What the exercise asks >> Retype, word for word, every line of the records below starting at the one that contains "P2 pin 1: GND -> VDD" and ending at the one that contains "U2 pin RB2: SDA -> none"; include both of those lines and nothing more.

Listed entries >>
○ ○ ○
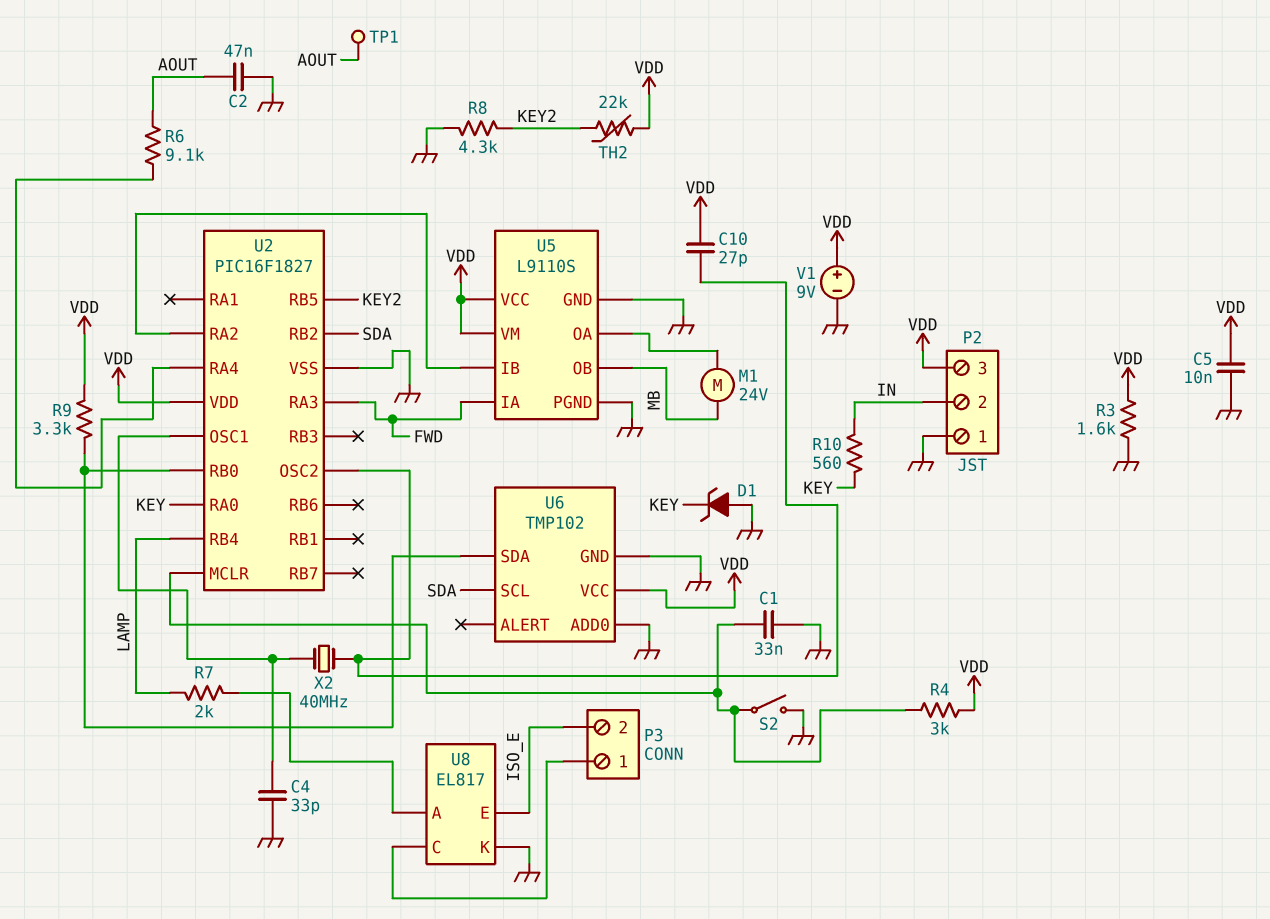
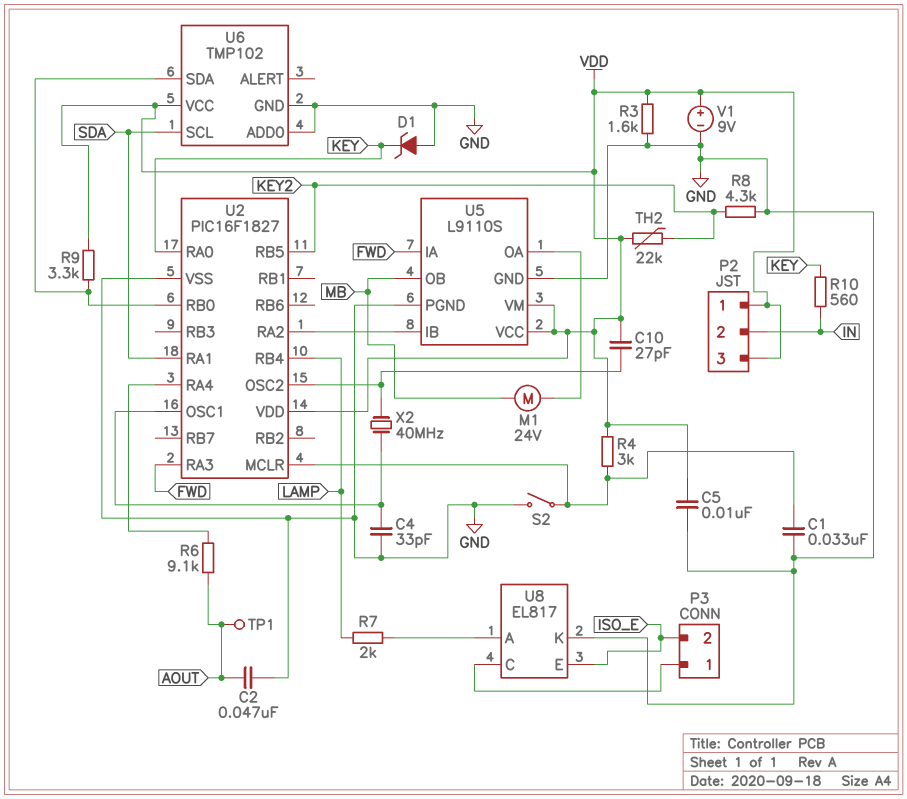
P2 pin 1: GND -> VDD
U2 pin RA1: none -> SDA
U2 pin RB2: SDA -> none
○ ○ ○
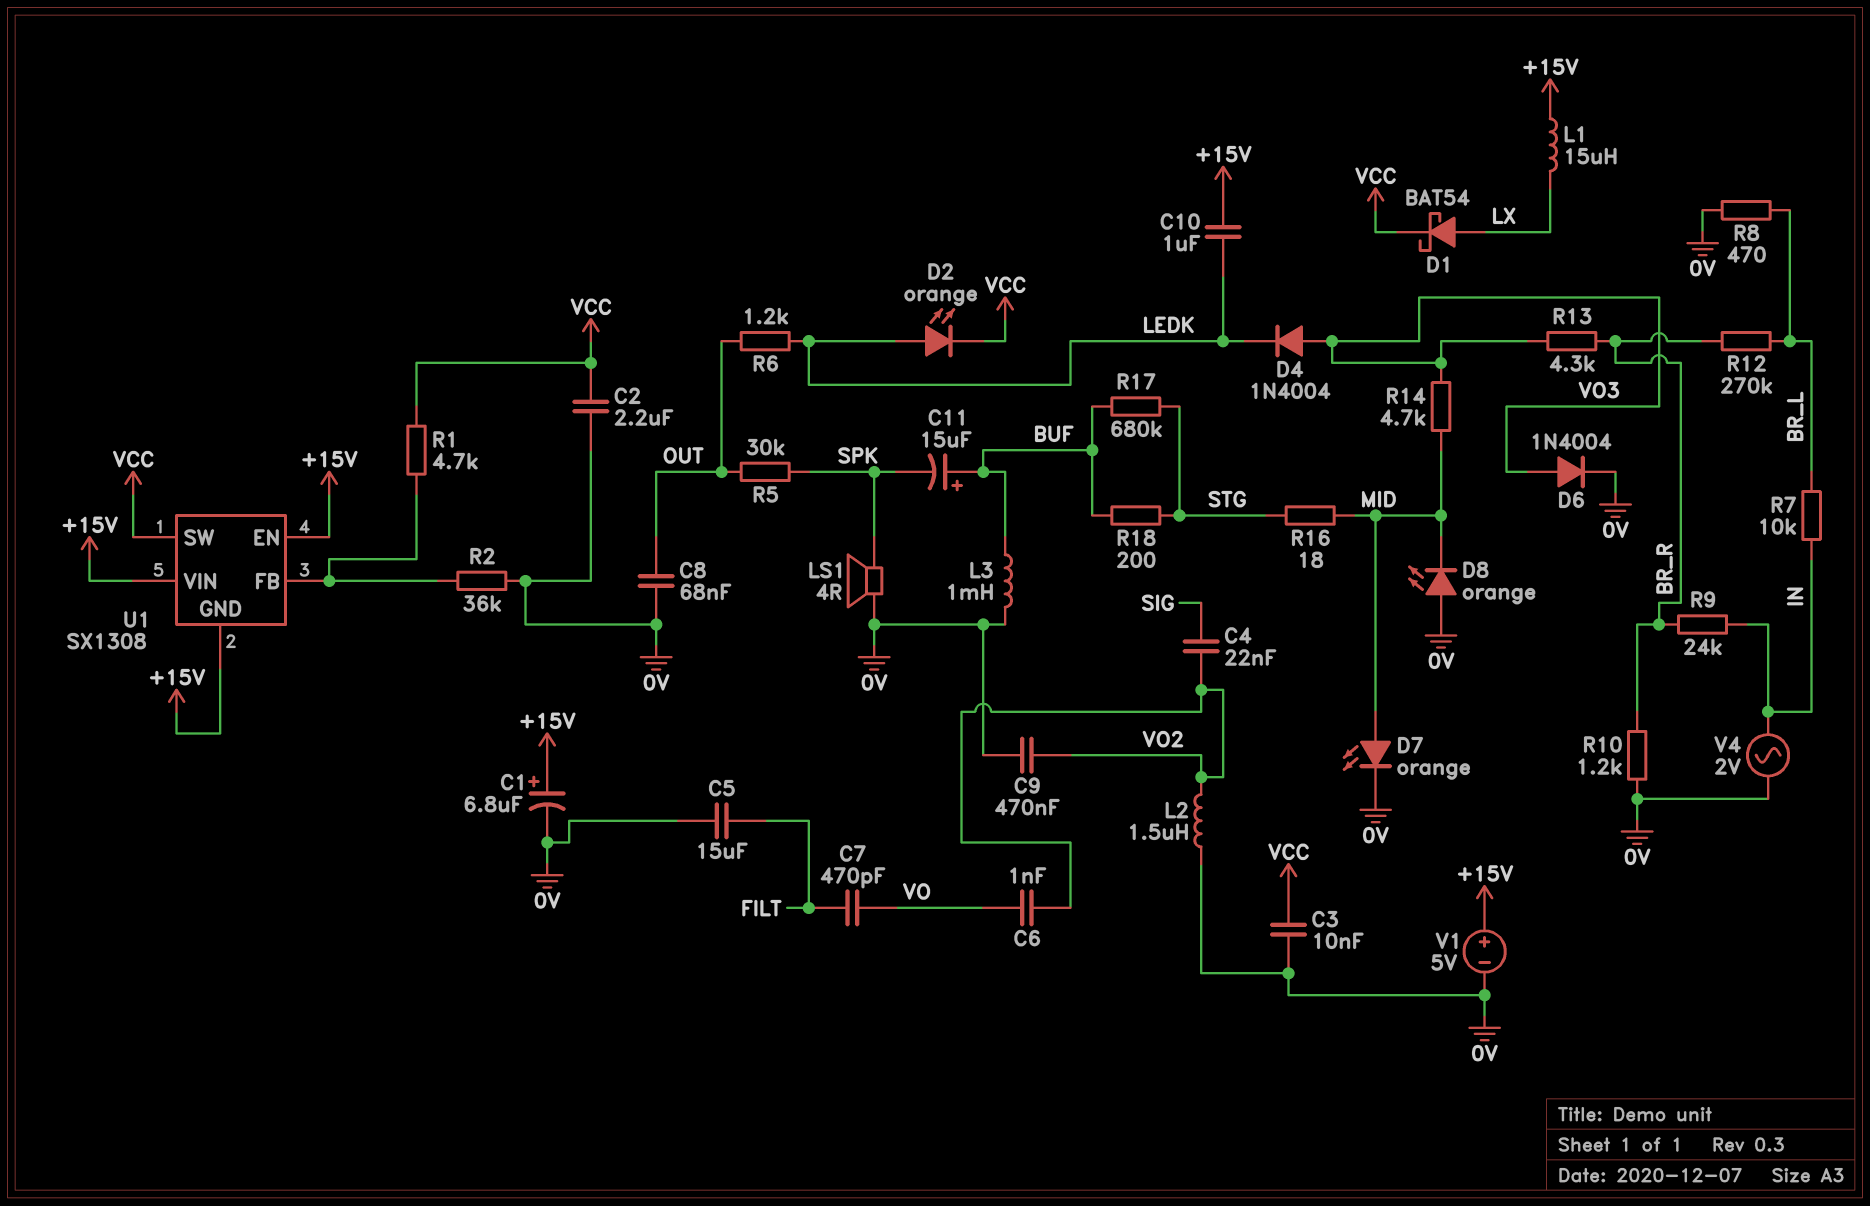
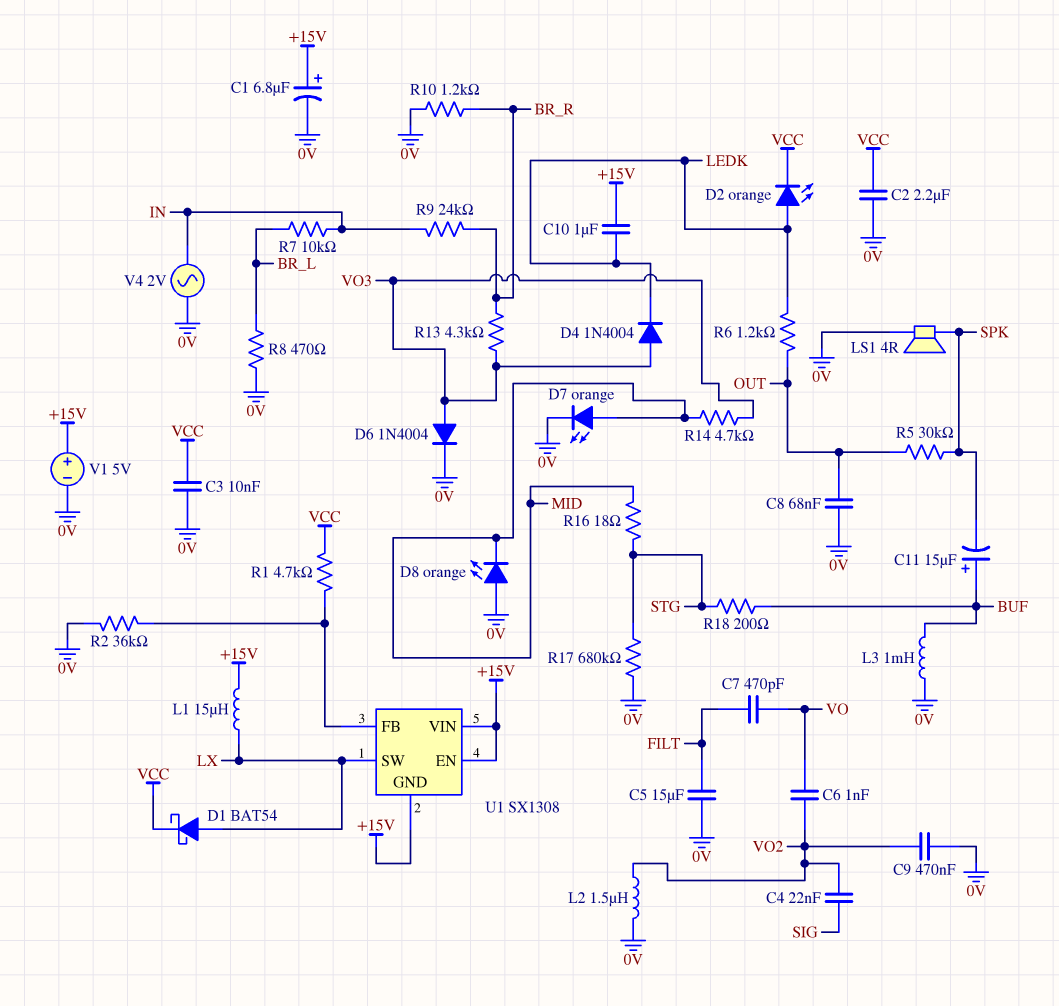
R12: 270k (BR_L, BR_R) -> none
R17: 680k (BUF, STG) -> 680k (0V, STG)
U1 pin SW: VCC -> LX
○ ○ ○
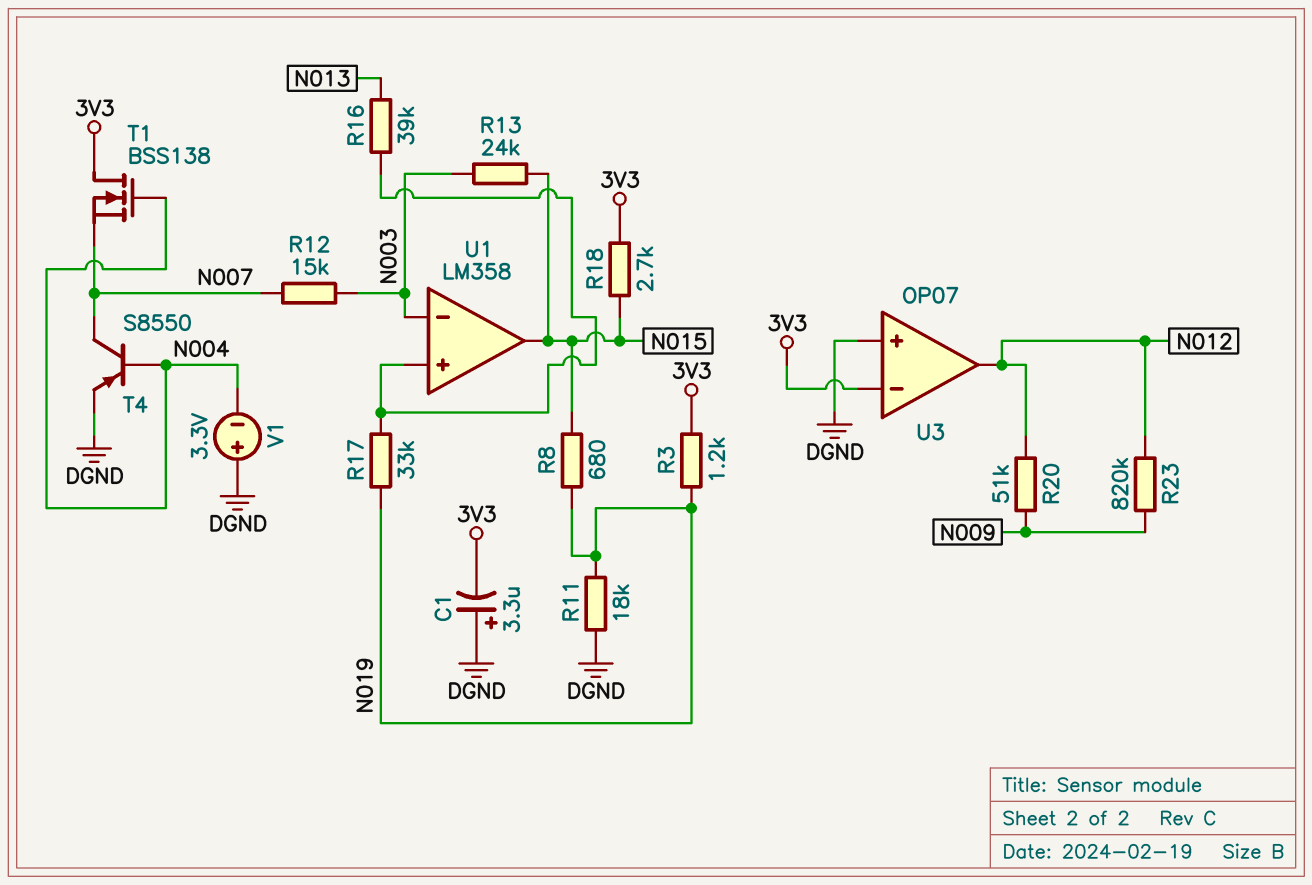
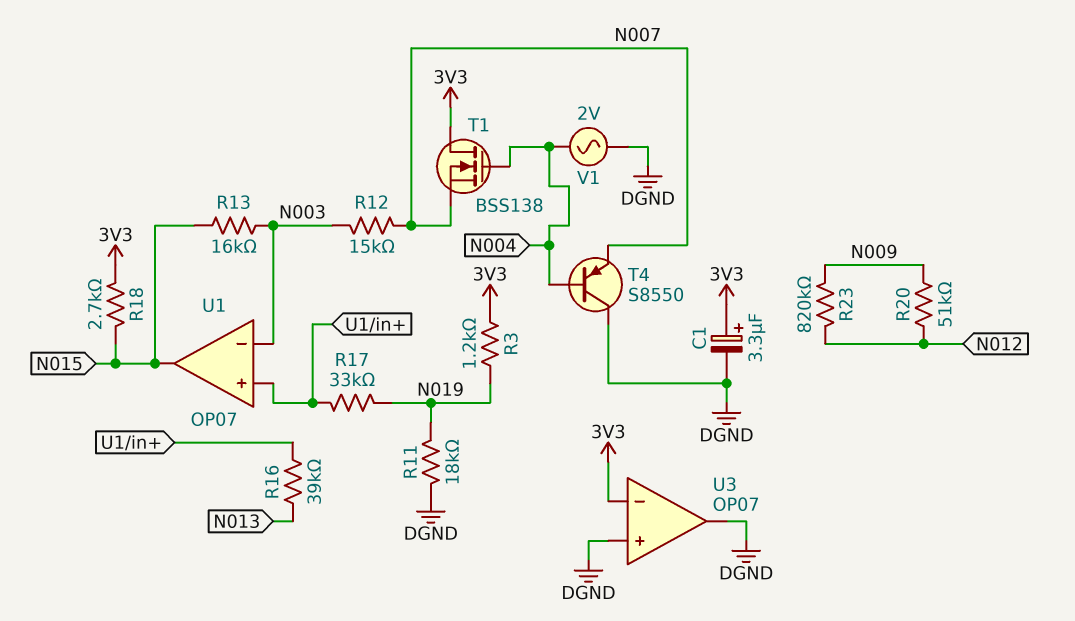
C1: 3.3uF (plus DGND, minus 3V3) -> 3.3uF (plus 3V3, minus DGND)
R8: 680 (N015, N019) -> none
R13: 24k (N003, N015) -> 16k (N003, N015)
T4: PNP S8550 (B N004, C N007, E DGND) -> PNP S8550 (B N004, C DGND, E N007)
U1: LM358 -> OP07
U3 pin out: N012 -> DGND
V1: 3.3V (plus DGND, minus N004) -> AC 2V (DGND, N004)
○ ○ ○
Reply >>
P2 pin 1: GND -> VDD
U2 pin RA1: none -> SDA
U2 pin RB2: SDA -> none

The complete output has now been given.